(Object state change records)

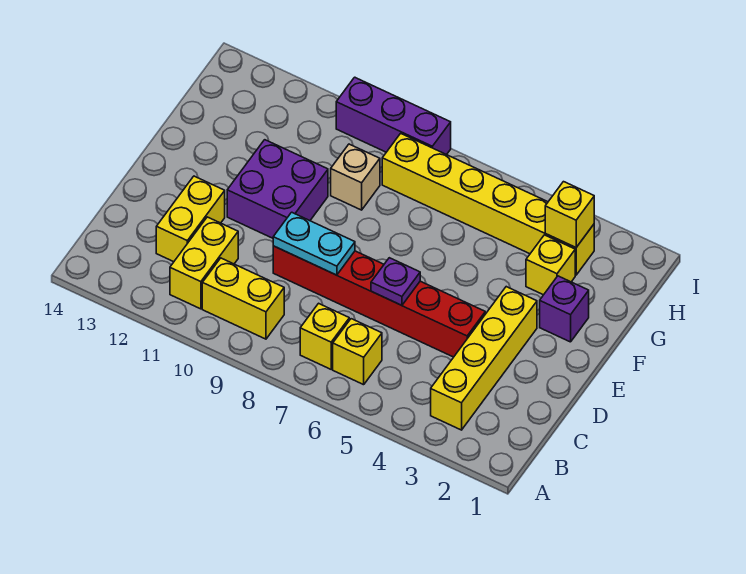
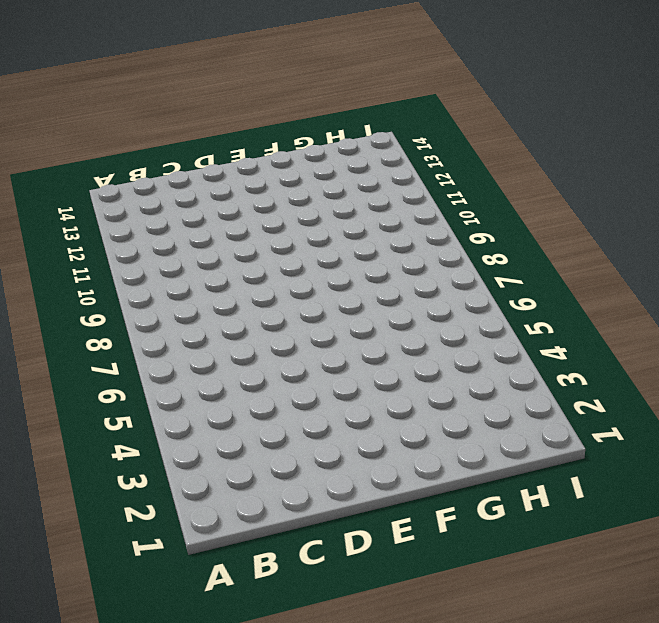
none -> yellow brick B3:E3 level 1
none -> yellow brick B6 level 1
none -> yellow brick B7 level 1

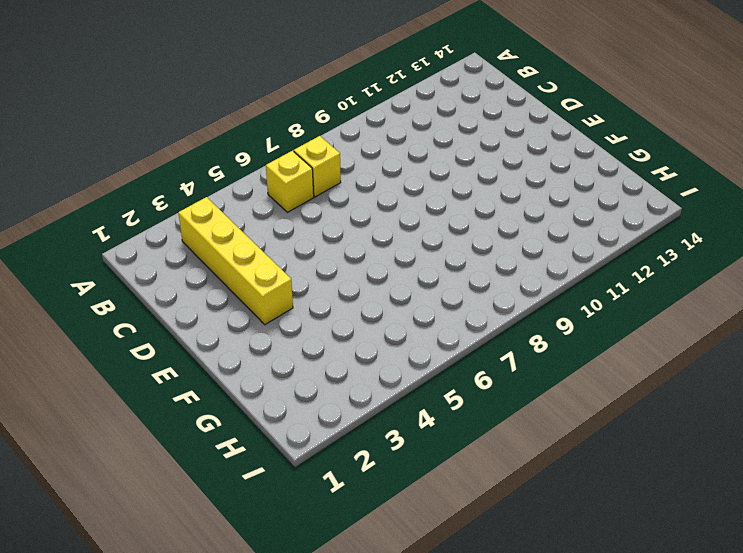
none -> yellow brick B9:B10 level 1
none -> yellow brick B11:C11 level 1
none -> yellow brick C12:D12 level 1

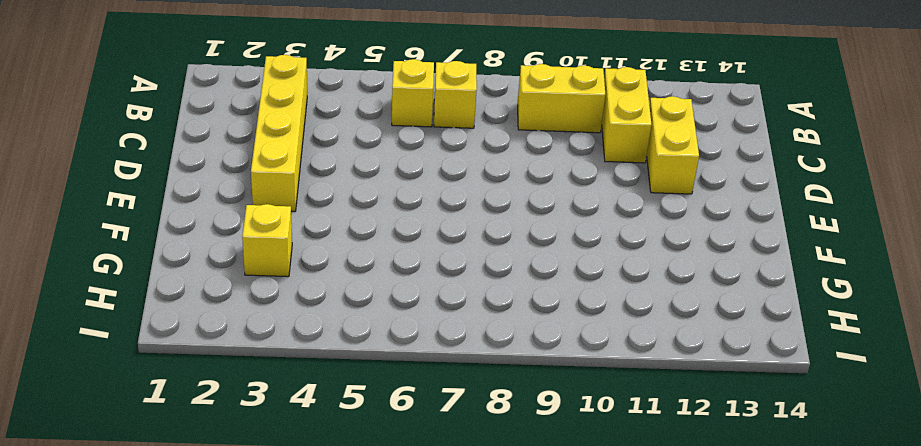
none -> red brick D4:D9 level 1
none -> purple brick E10:F11 level 1
none -> purple brick F2 level 1

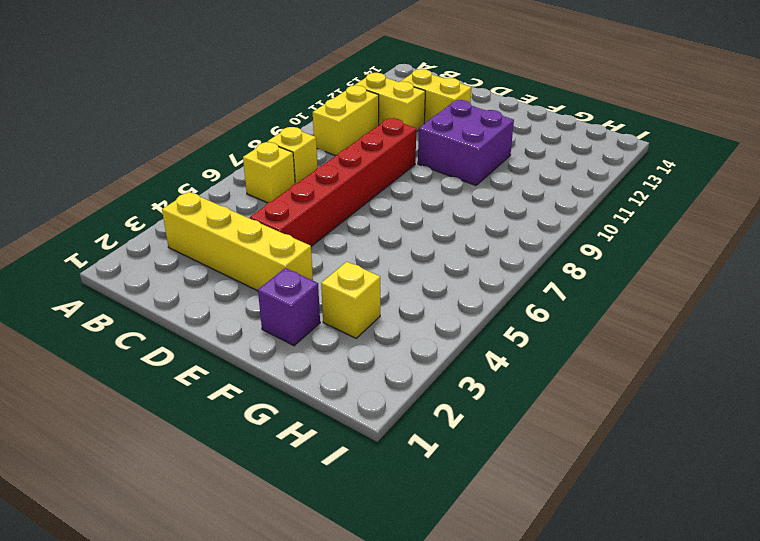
none -> tan brick G9 level 1
none -> yellow brick H3:H8 level 1
none -> purple brick I8:I10 level 1

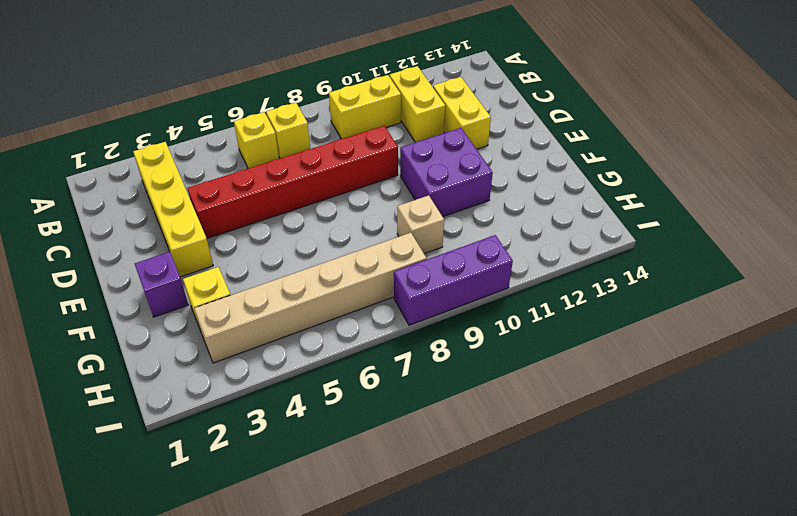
tan brick H3:H8 level 1 -> yellow brick H3:H8 level 1
none -> purple plate D6 level 2
none -> cyan plate D8:D9 level 2
none -> yellow brick H3 level 2

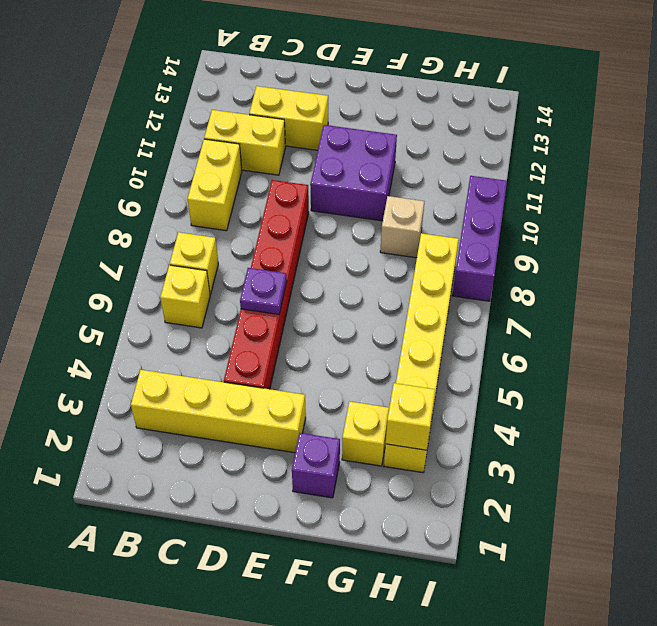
none -> cyan plate D8:D9 level 2

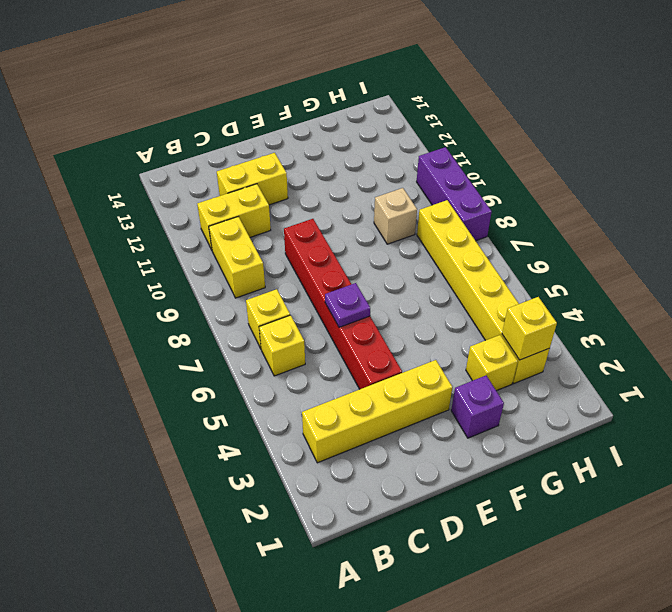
none -> purple brick E10:F11 level 1
none -> cyan plate D8:D9 level 2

● Exercise:
Please give back the data above word for word, with no pictures included.

● Your response:
none -> yellow brick B3:E3 level 1
none -> yellow brick B6 level 1
none -> yellow brick B7 level 1

none -> yellow brick B9:B10 level 1
none -> yellow brick B11:C11 level 1
none -> yellow brick C12:D12 level 1

none -> red brick D4:D9 level 1
none -> purple brick E10:F11 level 1
none -> purple brick F2 level 1

none -> tan brick G9 level 1
none -> yellow brick H3:H8 level 1
none -> purple brick I8:I10 level 1

tan brick H3:H8 level 1 -> yellow brick H3:H8 level 1
none -> purple plate D6 level 2
none -> cyan plate D8:D9 level 2
none -> yellow brick H3 level 2

none -> cyan plate D8:D9 level 2

none -> purple brick E10:F11 level 1
none -> cyan plate D8:D9 level 2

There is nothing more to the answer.